**Problem details:** Each line of the data that includes the string "board" is to be copied out.
START Available records
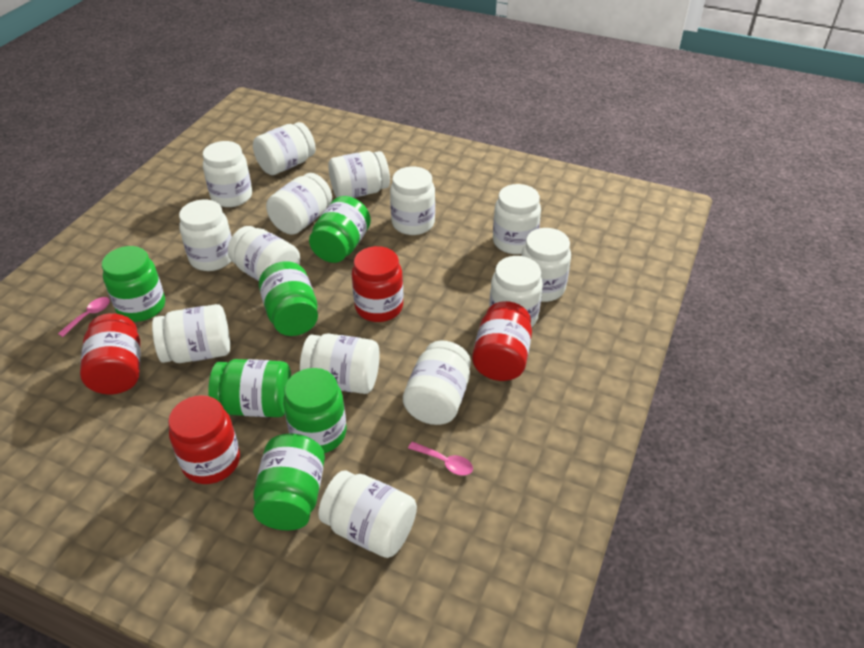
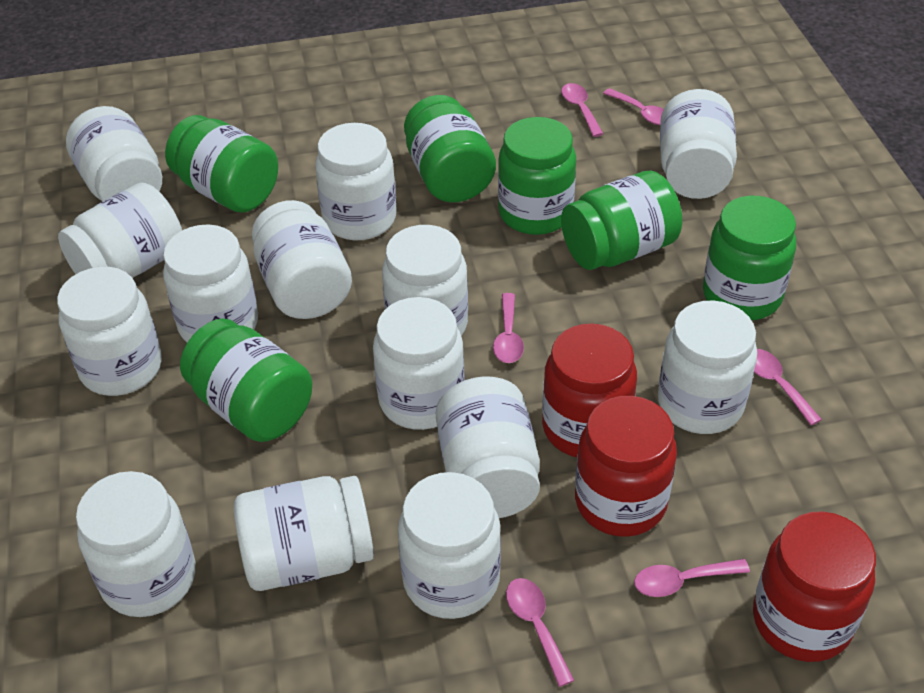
pink spoon: 2 -> 6
red jar: 4 -> 3

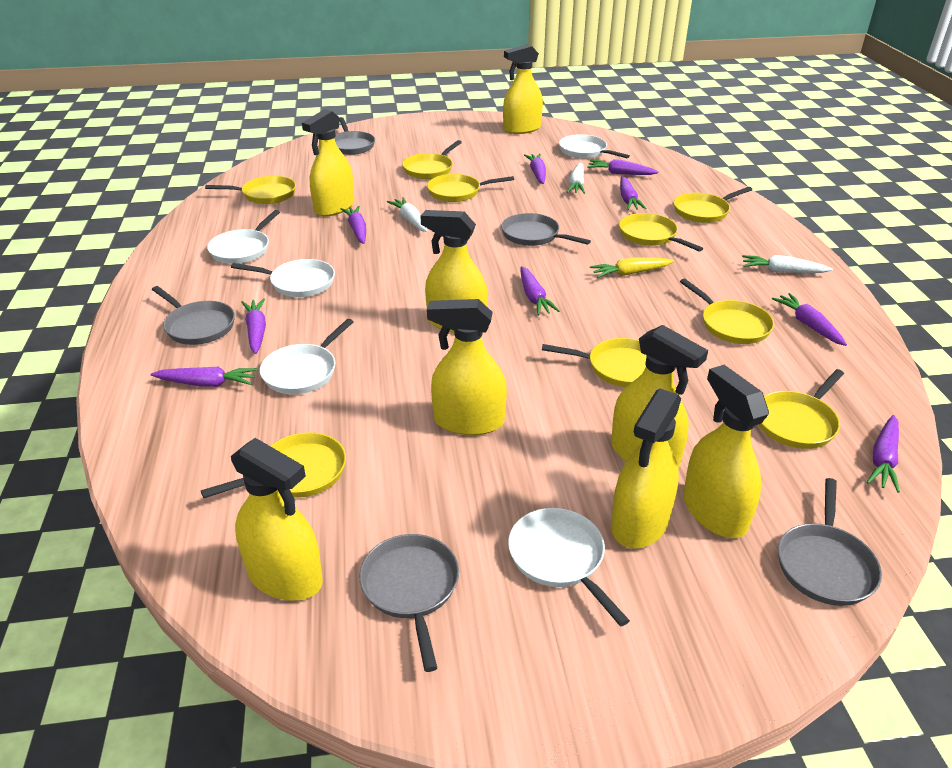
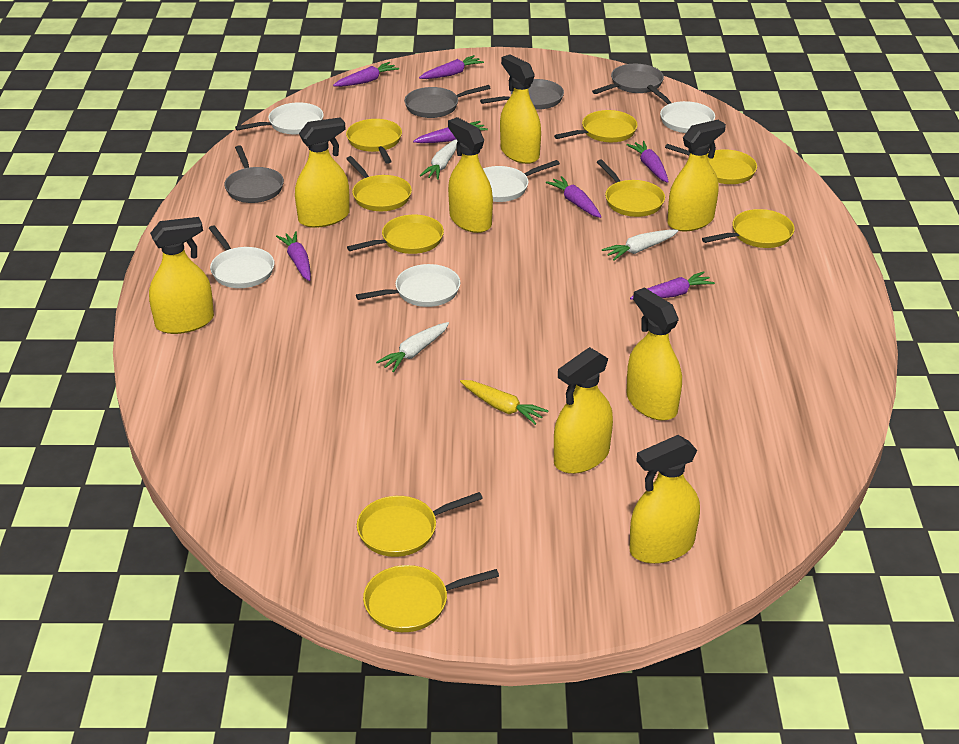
grey pan: 5 -> 4
purple carrot: 9 -> 7

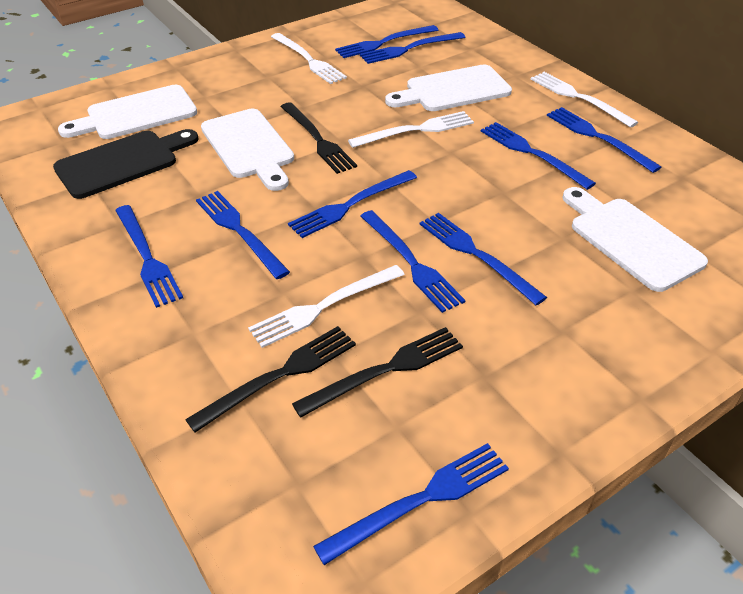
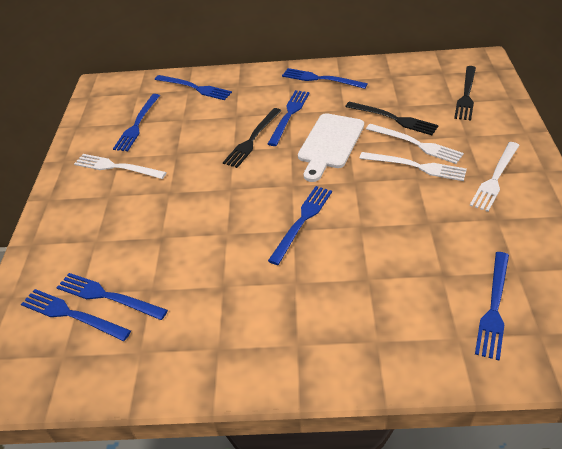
black cutting board: 1 -> 0
blue fork: 10 -> 8
white cutting board: 4 -> 1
END Available records
**Task answer:**
black cutting board: 1 -> 0
white cutting board: 4 -> 1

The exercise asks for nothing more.